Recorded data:

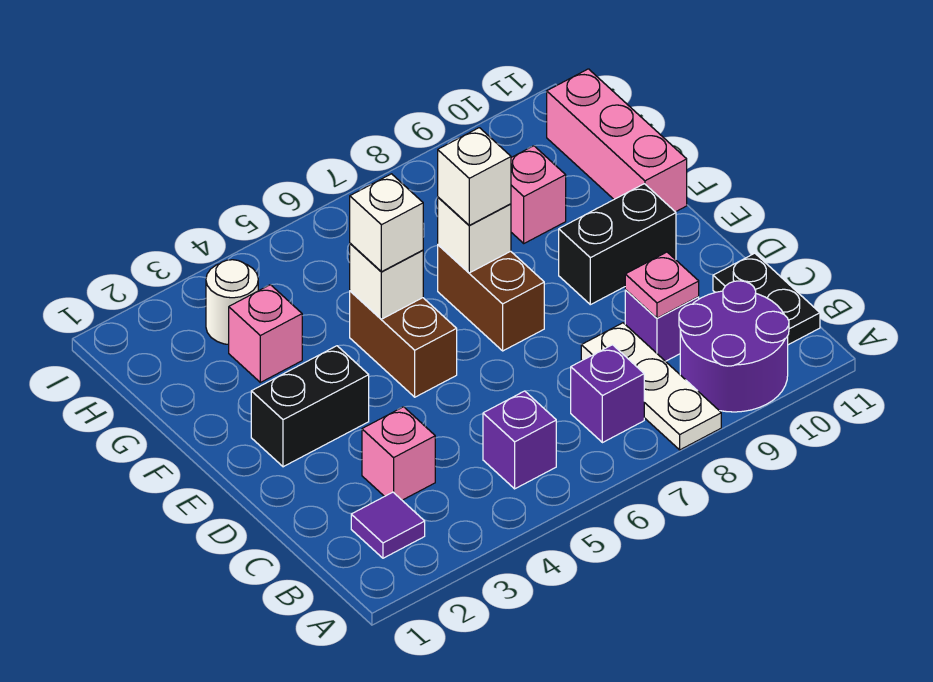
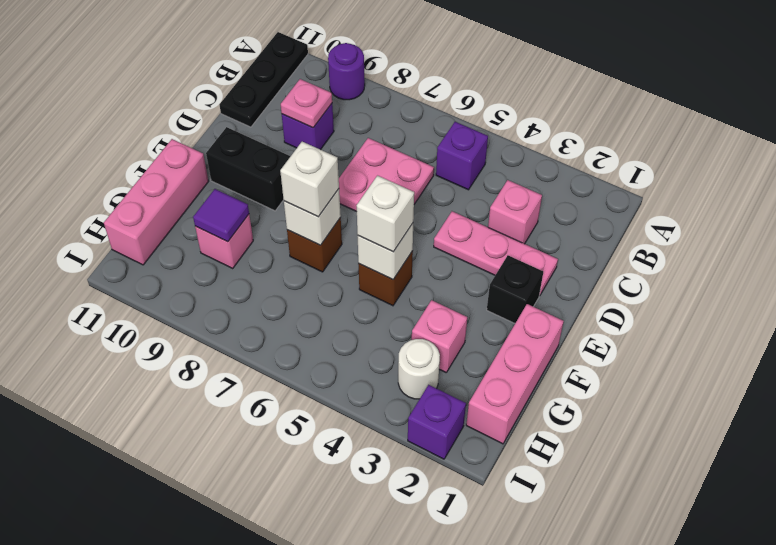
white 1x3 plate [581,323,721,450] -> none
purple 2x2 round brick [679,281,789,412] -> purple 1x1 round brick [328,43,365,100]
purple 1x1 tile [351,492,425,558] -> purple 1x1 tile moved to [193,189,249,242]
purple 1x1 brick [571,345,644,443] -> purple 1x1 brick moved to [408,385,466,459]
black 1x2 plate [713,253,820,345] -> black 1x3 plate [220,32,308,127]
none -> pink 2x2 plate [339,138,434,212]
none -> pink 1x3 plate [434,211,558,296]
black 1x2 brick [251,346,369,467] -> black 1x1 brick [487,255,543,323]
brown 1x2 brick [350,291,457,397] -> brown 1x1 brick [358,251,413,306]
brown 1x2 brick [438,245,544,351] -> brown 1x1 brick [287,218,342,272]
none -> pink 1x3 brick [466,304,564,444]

EXERCISE GOAL
First drop every picture, then print the data above exactly as it stands.

RESPONSE
white 1x3 plate [581,323,721,450] -> none
purple 2x2 round brick [679,281,789,412] -> purple 1x1 round brick [328,43,365,100]
purple 1x1 tile [351,492,425,558] -> purple 1x1 tile moved to [193,189,249,242]
purple 1x1 brick [571,345,644,443] -> purple 1x1 brick moved to [408,385,466,459]
black 1x2 plate [713,253,820,345] -> black 1x3 plate [220,32,308,127]
none -> pink 2x2 plate [339,138,434,212]
none -> pink 1x3 plate [434,211,558,296]
black 1x2 brick [251,346,369,467] -> black 1x1 brick [487,255,543,323]
brown 1x2 brick [350,291,457,397] -> brown 1x1 brick [358,251,413,306]
brown 1x2 brick [438,245,544,351] -> brown 1x1 brick [287,218,342,272]
none -> pink 1x3 brick [466,304,564,444]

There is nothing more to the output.